─── SOURCE RECORDS ───

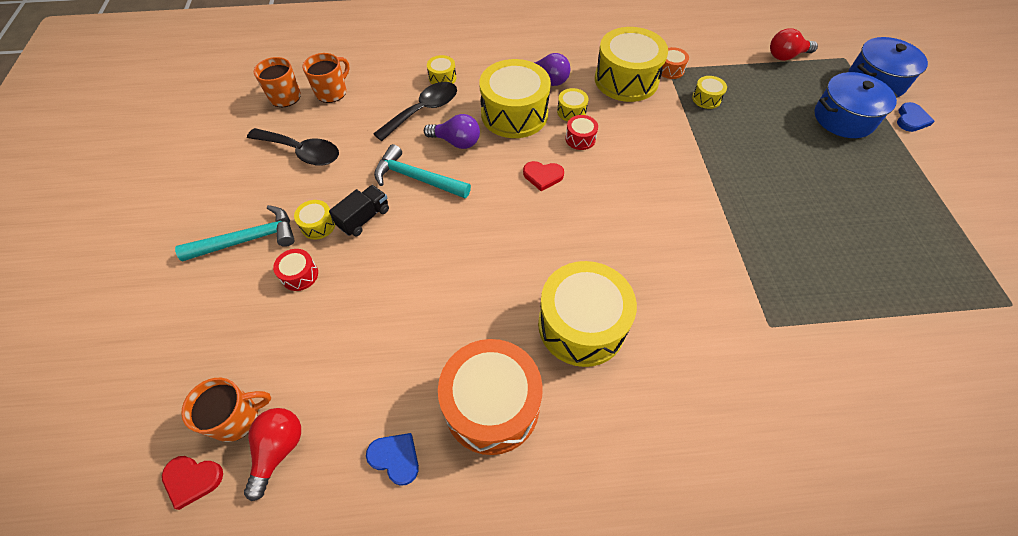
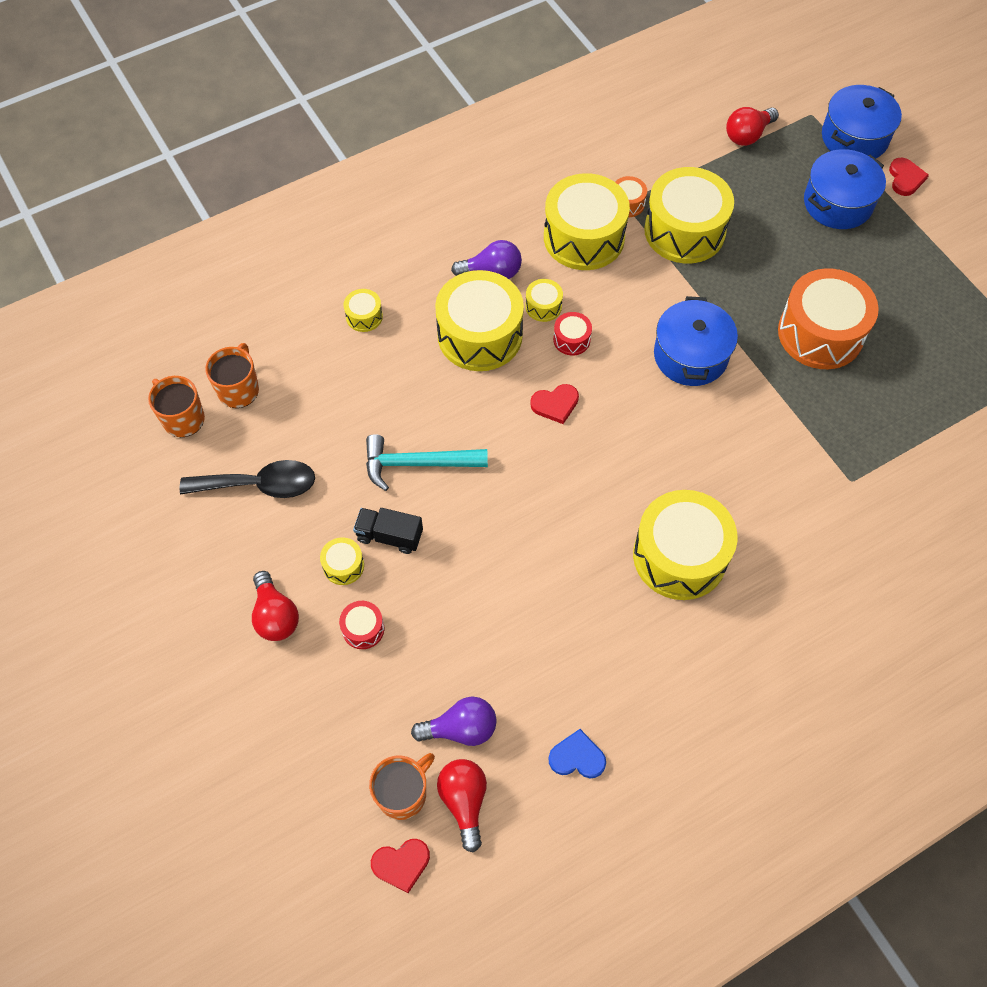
camera: 25 degrees left, 5 degrees up
(247, 239) = (275, 616): turquoise hammer -> red light bulb
(364, 218) = (389, 536): black truck -> black truck turned 90 degrees counterclockwise
(423, 111) = (370, 372): black spoon -> none
(456, 142) = (434, 399): purple light bulb -> purple light bulb (461, 729)
(491, 405) = (637, 670): orange drum -> orange drum (820, 333)
(669, 180) = (690, 355): none -> blue pot
(706, 99) = (684, 231): yellow drum -> yellow drum, size x2.29
(911, 119) = (905, 178): blue heart -> red heart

───

TASK DIRECTIONS: Transcribe everything above exactly. Do not include the pictures.

ANSWER BOX:
camera: 25 degrees left, 5 degrees up
(247, 239) = (275, 616): turquoise hammer -> red light bulb
(364, 218) = (389, 536): black truck -> black truck turned 90 degrees counterclockwise
(423, 111) = (370, 372): black spoon -> none
(456, 142) = (434, 399): purple light bulb -> purple light bulb (461, 729)
(491, 405) = (637, 670): orange drum -> orange drum (820, 333)
(669, 180) = (690, 355): none -> blue pot
(706, 99) = (684, 231): yellow drum -> yellow drum, size x2.29
(911, 119) = (905, 178): blue heart -> red heart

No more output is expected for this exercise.